[Stored data entries]
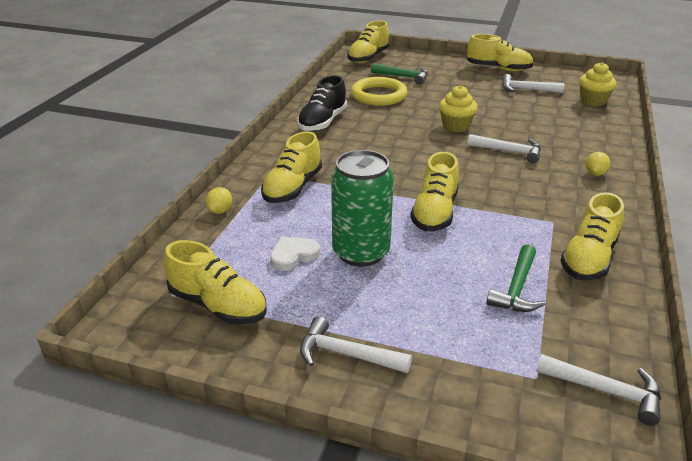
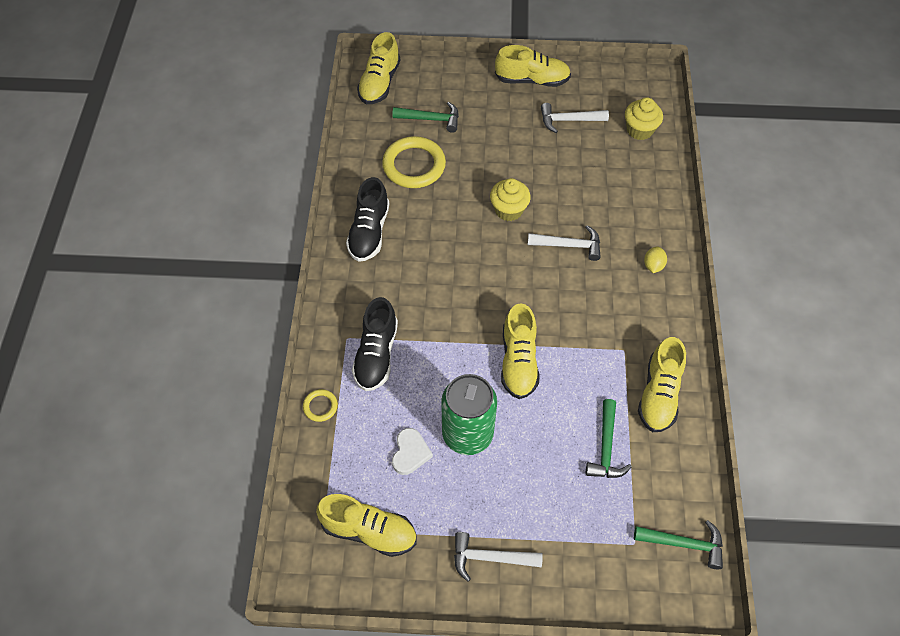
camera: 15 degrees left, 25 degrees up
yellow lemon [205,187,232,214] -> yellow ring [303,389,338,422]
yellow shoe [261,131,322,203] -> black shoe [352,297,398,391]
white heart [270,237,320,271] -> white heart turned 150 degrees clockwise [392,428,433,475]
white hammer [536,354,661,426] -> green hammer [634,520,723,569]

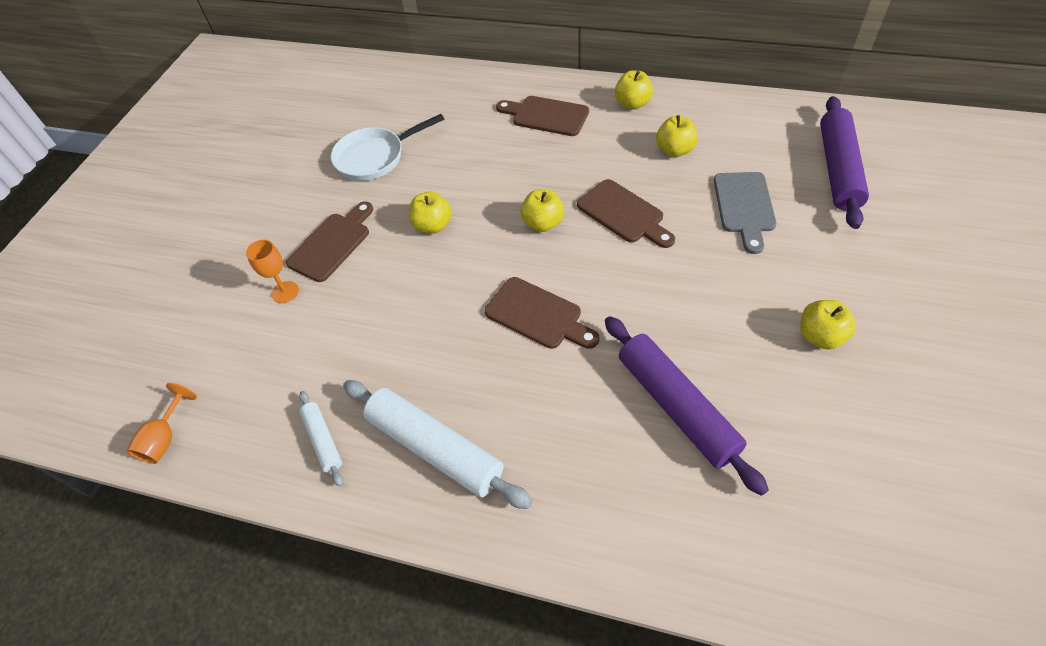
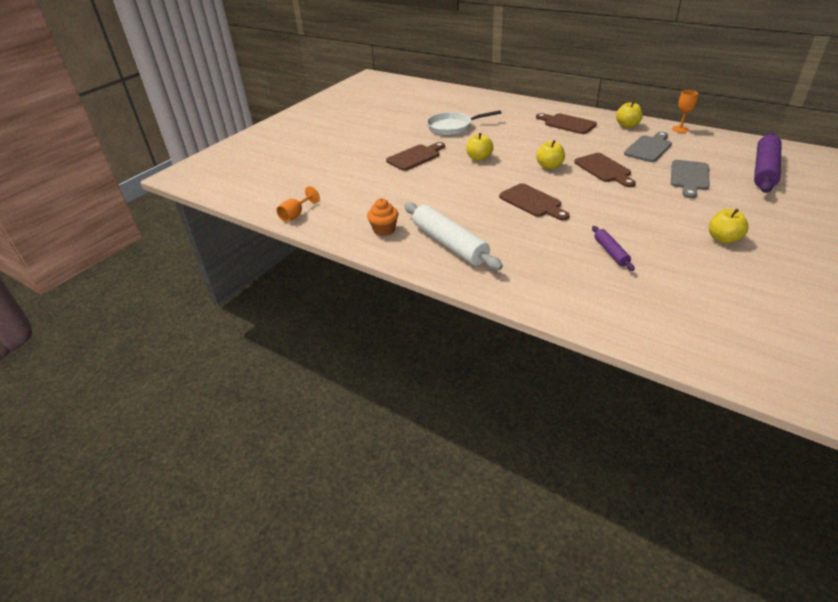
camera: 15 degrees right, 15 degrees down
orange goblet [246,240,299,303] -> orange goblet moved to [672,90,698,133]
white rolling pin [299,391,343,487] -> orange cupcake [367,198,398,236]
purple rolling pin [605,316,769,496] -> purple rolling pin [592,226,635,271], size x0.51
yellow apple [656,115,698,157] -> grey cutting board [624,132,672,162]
---
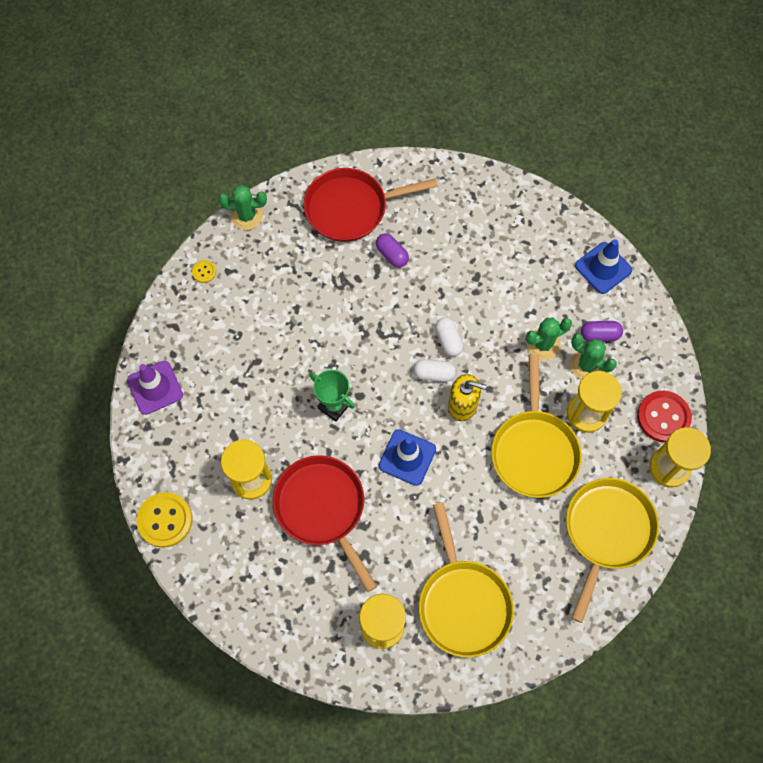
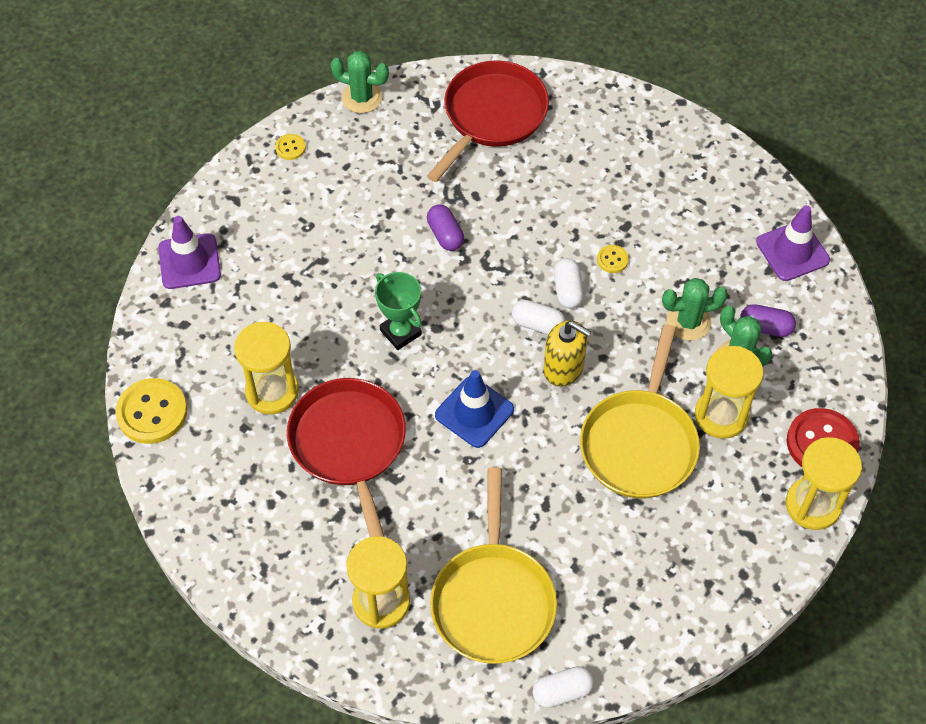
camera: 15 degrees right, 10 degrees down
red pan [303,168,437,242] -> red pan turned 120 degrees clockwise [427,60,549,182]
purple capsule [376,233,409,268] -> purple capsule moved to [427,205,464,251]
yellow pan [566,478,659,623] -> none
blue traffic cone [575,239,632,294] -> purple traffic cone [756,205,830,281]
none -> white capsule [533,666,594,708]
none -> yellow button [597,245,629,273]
* * *
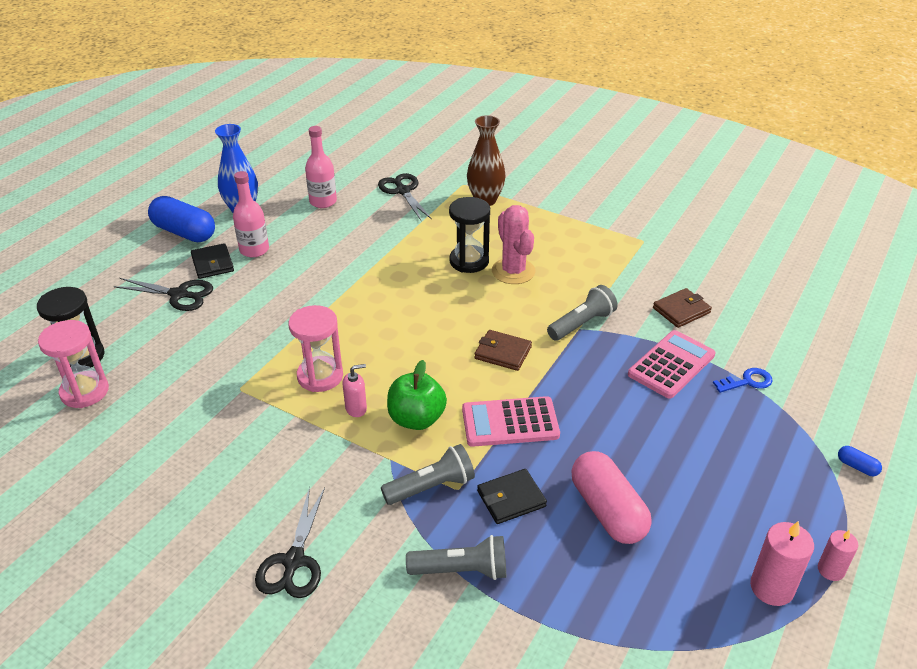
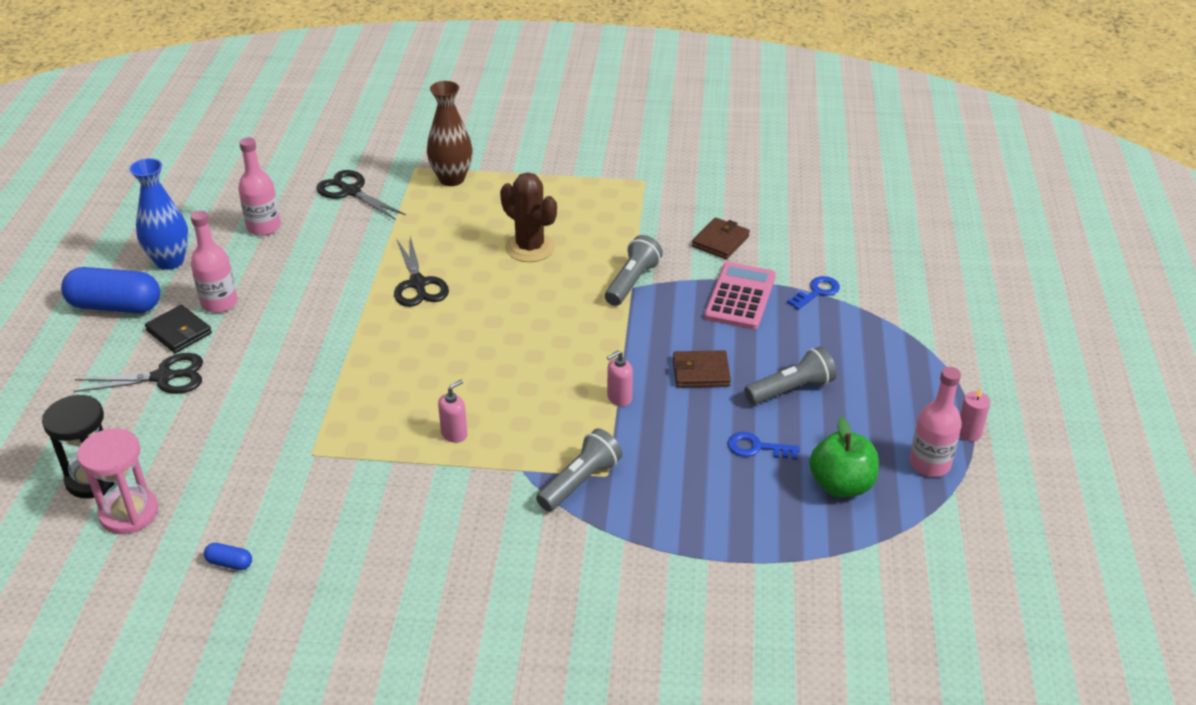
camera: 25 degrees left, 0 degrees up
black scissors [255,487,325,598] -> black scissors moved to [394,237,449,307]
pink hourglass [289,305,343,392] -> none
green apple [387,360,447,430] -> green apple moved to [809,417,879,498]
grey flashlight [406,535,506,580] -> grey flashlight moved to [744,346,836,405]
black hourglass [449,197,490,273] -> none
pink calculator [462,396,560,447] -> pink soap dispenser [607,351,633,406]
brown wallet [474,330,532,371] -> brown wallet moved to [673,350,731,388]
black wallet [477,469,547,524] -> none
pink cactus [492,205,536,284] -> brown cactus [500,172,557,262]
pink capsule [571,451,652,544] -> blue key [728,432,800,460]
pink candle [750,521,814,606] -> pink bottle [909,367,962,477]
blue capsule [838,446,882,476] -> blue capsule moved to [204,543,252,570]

■ PROBLEM DESCRIPTION
While skipping the pictures, transcribe the data above from the line showing "camera: 15 degrees left, 25 degrees up" through the line showing "white rolling pin", exactly and with both ends.

■ ANSWER TO THE EXERCISE
camera: 15 degrees left, 25 degrees up
yellow lemon [205,187,232,214] -> yellow ring [303,389,338,422]
yellow shoe [261,131,322,203] -> black shoe [352,297,398,391]
white heart [270,237,320,271] -> white heart turned 150 degrees clockwise [392,428,433,475]
white hammer [536,354,661,426] -> green hammer [634,520,723,569]

camera: 15 degrees right, 15 degrees down
orange goblet [246,240,299,303] -> orange goblet moved to [672,90,698,133]
white rolling pin [299,391,343,487] -> orange cupcake [367,198,398,236]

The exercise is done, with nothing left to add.